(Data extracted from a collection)
________________________

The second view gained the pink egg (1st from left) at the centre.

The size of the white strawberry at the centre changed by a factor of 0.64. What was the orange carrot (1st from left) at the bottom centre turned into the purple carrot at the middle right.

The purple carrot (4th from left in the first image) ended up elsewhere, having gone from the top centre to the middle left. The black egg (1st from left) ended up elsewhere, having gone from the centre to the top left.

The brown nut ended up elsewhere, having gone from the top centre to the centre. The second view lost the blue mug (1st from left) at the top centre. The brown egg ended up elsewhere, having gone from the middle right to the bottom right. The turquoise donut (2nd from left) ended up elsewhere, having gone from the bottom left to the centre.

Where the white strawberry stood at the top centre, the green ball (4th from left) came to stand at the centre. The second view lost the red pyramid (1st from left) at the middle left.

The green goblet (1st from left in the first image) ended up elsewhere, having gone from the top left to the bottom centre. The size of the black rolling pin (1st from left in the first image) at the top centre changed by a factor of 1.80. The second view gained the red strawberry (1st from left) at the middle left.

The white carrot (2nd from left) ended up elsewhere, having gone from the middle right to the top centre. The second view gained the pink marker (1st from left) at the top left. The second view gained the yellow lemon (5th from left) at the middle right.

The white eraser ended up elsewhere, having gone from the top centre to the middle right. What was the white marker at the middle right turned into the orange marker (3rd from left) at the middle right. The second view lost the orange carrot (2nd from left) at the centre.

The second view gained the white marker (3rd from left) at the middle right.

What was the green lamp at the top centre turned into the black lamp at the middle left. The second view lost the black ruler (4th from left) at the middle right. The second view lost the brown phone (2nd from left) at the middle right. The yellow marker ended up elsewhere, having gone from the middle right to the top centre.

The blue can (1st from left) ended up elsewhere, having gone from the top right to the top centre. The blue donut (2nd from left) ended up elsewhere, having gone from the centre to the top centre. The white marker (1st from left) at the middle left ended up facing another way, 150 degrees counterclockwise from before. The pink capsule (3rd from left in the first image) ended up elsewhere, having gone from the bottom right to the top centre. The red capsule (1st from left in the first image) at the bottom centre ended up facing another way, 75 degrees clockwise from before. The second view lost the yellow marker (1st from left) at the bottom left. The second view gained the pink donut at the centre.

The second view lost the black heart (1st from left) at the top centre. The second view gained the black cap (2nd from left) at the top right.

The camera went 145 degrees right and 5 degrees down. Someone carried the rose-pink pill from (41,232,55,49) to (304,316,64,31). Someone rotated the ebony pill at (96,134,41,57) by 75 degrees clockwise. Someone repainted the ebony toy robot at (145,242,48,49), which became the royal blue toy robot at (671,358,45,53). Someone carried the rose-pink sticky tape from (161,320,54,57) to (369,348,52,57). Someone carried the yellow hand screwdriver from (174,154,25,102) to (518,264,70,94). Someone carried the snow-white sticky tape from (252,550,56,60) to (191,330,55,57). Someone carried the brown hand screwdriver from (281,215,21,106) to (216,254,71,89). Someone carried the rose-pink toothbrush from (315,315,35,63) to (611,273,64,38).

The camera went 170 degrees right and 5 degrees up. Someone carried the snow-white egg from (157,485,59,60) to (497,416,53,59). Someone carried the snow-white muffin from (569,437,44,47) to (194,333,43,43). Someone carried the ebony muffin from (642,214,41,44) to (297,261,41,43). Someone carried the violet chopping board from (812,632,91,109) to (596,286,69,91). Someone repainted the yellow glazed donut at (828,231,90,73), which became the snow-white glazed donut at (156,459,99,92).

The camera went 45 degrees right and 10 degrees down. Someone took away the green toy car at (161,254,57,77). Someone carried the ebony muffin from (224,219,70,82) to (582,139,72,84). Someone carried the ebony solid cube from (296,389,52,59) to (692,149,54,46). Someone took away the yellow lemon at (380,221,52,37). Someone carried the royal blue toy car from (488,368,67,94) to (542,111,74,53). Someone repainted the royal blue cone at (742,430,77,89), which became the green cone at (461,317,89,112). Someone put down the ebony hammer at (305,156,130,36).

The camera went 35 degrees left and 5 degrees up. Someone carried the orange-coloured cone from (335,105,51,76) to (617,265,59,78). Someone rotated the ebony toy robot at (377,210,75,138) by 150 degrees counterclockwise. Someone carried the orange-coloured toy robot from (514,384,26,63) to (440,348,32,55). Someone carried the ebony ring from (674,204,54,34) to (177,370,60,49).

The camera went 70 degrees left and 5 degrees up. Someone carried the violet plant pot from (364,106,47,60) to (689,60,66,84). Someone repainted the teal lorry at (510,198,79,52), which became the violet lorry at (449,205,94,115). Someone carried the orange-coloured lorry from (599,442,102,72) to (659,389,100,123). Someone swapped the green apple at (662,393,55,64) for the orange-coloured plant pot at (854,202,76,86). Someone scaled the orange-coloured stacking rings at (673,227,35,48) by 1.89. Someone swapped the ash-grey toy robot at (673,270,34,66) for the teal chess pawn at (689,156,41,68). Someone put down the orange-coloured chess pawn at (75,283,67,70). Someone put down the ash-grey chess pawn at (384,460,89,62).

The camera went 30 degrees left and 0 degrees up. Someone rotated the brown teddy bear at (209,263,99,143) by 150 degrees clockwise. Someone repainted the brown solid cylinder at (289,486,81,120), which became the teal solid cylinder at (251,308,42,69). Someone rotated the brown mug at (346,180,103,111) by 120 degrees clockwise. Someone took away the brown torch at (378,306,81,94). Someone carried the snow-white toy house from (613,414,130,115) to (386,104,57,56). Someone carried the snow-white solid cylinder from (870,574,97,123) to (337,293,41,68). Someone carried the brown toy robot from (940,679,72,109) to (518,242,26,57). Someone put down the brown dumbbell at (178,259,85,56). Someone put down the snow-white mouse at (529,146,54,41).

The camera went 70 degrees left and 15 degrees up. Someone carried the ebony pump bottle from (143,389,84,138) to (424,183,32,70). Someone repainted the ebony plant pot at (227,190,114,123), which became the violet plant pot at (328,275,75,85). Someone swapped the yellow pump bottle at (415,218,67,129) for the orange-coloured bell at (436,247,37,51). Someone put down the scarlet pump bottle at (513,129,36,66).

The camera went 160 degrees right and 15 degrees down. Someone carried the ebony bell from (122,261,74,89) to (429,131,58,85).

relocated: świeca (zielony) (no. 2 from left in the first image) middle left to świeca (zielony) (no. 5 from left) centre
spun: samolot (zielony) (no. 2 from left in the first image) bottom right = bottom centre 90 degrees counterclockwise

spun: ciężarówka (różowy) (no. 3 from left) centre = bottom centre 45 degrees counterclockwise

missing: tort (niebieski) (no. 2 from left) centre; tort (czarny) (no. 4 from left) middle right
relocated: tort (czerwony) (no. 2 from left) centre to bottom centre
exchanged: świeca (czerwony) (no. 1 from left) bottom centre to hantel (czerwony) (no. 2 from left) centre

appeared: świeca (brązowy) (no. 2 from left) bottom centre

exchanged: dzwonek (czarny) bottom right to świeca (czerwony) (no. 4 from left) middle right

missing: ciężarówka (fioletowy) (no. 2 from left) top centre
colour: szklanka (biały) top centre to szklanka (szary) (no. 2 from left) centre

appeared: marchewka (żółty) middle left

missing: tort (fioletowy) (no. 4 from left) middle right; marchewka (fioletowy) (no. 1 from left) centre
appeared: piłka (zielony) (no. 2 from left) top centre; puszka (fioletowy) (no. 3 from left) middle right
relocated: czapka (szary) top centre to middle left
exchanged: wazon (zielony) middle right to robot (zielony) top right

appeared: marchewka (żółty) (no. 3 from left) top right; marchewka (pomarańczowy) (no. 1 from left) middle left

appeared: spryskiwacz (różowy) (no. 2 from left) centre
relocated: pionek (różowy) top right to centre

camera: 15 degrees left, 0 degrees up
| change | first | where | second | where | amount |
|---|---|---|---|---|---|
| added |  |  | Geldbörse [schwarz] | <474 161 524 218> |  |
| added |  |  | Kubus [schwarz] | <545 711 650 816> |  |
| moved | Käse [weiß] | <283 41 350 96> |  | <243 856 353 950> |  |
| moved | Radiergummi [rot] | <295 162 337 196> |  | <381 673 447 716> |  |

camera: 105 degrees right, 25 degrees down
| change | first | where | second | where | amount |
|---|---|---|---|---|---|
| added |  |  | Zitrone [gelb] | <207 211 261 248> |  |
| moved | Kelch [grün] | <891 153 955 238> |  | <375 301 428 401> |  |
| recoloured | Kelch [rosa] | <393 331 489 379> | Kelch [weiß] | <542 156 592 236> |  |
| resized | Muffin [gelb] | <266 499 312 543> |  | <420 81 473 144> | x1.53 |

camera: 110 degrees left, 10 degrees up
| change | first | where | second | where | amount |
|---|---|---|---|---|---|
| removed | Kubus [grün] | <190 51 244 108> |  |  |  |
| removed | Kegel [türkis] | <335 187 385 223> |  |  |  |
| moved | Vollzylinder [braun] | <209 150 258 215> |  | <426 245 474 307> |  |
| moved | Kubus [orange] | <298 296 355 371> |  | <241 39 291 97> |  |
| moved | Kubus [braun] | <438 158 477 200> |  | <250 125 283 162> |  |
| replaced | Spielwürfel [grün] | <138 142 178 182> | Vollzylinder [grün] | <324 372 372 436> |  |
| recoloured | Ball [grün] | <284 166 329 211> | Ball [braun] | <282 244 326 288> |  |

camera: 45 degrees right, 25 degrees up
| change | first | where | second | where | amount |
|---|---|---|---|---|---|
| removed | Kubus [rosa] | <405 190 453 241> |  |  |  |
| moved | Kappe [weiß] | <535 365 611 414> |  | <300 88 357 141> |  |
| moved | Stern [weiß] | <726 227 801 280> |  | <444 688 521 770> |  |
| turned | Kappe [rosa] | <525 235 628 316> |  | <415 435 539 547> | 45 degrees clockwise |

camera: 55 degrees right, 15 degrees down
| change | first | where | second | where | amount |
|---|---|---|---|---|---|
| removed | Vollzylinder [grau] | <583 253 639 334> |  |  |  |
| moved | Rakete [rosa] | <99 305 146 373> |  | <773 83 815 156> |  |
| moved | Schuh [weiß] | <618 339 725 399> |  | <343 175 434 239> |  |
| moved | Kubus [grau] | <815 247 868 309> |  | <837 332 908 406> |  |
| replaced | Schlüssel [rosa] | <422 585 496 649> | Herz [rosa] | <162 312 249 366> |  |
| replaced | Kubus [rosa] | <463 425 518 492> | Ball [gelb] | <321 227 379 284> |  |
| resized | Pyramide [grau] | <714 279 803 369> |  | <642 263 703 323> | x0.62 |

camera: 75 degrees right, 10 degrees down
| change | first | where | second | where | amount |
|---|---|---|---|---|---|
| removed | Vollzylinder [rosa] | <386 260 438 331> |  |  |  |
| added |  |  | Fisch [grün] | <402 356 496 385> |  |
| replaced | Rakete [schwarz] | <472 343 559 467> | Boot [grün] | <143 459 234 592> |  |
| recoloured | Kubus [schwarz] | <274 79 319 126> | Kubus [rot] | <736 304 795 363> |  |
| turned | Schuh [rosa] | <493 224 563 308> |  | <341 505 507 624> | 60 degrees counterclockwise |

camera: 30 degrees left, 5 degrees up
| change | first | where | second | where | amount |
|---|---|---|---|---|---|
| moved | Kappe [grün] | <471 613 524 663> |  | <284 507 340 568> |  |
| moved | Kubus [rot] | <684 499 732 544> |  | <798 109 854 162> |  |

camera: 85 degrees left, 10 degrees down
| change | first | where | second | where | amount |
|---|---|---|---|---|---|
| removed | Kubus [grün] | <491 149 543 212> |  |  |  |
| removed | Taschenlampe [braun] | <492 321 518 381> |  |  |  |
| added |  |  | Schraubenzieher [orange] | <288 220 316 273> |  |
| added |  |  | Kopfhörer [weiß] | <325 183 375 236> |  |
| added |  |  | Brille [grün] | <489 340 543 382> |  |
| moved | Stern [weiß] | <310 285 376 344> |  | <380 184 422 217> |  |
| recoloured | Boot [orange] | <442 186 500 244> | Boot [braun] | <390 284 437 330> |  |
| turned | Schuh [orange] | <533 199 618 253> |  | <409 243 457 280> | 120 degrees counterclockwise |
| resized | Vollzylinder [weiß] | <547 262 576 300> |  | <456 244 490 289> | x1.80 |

________________________

Your objective -
When you reach the line holding "[schwarz] | <545" in the records above, begin reproducing exactly, stop after the line holding "moved | Käse", and output nothing else.

Result -
| added |  |  | Kubus [schwarz] | <545 711 650 816> |  |
| moved | Käse [weiß] | <283 41 350 96> |  | <243 856 353 950> |  |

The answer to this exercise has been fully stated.